Once you reach the line that holds "gray square: (172, 108) -> (151, 110), moved" in the listing below, output it and every line after it through the line that holds "yellow cross: (54, 145)", word for word.

--- Record extracts ---

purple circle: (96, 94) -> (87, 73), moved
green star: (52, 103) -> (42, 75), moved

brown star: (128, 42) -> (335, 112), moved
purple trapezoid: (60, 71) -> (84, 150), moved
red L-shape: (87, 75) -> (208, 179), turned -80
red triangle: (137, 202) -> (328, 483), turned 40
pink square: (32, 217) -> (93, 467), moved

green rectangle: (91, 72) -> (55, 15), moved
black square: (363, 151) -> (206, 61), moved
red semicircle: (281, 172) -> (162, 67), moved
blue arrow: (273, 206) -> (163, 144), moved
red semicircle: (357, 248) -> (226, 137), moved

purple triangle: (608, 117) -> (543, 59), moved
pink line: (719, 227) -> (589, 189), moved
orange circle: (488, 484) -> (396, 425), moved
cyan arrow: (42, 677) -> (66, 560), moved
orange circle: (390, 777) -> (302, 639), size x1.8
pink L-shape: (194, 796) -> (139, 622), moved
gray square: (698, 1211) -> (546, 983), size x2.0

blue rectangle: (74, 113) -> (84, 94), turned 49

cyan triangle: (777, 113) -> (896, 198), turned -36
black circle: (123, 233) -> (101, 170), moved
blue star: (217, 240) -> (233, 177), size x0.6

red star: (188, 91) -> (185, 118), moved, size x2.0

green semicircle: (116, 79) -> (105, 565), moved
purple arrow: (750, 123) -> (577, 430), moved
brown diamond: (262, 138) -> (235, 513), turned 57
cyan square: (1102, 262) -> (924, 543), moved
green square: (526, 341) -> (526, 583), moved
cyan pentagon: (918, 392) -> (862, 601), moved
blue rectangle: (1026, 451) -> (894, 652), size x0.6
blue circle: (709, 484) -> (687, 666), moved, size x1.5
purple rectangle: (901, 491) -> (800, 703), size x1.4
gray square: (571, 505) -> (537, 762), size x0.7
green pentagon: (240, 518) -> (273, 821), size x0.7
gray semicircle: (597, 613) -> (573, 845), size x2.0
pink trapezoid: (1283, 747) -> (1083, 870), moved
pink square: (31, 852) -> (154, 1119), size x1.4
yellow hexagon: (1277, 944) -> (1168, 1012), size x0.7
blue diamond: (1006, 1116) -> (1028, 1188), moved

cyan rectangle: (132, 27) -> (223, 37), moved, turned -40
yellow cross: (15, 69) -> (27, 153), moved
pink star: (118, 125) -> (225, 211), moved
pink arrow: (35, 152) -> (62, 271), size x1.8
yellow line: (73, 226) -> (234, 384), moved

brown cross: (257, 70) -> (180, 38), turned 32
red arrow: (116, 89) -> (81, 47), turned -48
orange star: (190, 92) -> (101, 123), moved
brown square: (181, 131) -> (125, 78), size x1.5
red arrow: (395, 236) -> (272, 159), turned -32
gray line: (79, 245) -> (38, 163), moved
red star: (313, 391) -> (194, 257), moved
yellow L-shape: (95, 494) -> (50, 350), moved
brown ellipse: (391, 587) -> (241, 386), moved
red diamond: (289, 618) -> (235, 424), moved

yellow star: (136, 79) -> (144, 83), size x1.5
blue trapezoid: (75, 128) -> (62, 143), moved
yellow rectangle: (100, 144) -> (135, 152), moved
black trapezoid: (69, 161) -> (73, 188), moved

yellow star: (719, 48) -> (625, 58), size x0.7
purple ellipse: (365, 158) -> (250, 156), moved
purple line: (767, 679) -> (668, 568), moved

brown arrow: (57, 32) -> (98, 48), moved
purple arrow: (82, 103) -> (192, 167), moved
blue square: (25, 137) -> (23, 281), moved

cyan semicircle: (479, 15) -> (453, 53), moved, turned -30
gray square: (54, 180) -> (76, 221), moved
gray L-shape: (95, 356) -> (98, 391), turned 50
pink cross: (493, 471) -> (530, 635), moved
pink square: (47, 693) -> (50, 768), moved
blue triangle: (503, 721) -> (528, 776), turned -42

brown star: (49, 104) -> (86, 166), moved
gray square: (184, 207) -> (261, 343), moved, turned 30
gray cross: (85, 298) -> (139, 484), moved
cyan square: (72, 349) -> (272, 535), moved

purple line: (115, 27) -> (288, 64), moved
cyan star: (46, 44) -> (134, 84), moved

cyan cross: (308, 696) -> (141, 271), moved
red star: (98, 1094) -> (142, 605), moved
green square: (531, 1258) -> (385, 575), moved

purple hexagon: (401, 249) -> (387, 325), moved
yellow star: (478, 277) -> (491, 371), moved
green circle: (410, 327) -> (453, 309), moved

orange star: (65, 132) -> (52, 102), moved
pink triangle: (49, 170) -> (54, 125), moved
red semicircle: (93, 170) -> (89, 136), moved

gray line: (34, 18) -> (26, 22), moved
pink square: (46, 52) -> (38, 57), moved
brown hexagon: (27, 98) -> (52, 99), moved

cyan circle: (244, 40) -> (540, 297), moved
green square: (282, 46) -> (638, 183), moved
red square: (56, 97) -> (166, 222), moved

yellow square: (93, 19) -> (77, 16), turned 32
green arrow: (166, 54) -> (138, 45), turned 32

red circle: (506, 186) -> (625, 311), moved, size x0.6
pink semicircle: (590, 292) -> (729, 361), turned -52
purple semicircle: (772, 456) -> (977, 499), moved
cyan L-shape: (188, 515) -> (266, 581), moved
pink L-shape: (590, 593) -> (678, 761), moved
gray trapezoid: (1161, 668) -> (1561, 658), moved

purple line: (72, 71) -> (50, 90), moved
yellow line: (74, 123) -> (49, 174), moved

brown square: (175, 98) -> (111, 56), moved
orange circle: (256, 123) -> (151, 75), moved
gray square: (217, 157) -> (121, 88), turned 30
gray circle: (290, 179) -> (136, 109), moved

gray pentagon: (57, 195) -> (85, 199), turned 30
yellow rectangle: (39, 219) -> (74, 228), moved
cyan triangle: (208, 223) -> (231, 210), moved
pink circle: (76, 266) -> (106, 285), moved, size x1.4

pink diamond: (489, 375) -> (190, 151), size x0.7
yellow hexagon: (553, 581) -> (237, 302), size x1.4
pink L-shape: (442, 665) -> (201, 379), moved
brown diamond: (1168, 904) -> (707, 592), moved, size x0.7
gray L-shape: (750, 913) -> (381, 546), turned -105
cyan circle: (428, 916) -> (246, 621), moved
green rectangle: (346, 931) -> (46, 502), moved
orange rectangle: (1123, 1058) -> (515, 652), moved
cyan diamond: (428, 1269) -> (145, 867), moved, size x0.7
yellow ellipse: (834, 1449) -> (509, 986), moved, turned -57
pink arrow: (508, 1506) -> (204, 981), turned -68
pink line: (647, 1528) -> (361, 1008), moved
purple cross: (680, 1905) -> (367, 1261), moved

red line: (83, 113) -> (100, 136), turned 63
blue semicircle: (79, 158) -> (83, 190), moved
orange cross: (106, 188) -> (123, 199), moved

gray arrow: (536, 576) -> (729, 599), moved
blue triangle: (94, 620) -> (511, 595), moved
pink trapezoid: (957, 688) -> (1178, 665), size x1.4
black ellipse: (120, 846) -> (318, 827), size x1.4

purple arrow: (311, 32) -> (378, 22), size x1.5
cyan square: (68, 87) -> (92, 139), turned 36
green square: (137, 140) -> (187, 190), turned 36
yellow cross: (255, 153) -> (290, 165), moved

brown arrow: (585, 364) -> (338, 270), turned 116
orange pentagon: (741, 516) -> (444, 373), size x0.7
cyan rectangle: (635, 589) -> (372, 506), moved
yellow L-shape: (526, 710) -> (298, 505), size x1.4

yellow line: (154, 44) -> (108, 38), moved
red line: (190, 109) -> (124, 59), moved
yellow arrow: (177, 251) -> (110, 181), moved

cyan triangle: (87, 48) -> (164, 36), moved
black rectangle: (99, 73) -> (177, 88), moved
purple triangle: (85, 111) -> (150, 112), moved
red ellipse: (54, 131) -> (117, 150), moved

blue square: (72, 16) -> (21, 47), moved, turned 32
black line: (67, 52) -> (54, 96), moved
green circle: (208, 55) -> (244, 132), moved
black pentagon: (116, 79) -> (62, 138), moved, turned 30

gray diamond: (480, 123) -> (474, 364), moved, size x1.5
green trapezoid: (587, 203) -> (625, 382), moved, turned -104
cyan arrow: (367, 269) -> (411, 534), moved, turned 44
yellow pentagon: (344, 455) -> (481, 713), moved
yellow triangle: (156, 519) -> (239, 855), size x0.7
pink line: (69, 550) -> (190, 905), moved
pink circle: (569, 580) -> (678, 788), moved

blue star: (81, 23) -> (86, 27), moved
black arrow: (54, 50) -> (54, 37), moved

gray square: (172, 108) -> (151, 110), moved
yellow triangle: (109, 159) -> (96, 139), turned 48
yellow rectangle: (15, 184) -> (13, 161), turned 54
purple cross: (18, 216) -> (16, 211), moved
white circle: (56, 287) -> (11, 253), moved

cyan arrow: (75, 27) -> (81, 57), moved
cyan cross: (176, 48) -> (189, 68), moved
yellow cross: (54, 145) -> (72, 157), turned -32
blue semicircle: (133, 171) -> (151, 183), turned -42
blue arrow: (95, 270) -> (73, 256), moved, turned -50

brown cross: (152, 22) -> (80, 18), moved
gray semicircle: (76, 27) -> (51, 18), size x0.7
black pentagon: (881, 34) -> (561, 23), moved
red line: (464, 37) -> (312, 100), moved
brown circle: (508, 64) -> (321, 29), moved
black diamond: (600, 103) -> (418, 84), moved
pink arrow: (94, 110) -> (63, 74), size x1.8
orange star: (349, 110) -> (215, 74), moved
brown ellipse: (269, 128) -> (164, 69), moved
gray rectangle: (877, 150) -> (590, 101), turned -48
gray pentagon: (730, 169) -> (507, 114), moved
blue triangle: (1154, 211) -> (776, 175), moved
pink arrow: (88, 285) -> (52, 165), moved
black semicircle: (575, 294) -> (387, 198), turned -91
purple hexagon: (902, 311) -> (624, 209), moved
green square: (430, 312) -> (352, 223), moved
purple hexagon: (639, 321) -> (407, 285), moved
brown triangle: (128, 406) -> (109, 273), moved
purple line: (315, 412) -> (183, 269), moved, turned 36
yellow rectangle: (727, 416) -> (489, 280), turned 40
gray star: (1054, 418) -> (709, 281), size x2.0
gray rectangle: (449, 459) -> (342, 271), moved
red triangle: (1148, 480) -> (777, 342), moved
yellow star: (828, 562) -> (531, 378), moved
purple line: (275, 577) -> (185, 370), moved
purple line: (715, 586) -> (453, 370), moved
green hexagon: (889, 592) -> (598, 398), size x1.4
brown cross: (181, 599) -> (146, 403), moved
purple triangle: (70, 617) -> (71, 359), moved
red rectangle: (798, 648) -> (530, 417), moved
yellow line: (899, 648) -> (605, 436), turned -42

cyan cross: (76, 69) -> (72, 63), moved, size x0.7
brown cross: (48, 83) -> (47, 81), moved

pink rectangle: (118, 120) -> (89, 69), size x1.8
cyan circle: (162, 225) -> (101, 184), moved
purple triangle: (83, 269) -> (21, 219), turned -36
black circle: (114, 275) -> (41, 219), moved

---

#### [Reply to the task]
gray square: (172, 108) -> (151, 110), moved
yellow triangle: (109, 159) -> (96, 139), turned 48
yellow rectangle: (15, 184) -> (13, 161), turned 54
purple cross: (18, 216) -> (16, 211), moved
white circle: (56, 287) -> (11, 253), moved

cyan arrow: (75, 27) -> (81, 57), moved
cyan cross: (176, 48) -> (189, 68), moved
yellow cross: (54, 145) -> (72, 157), turned -32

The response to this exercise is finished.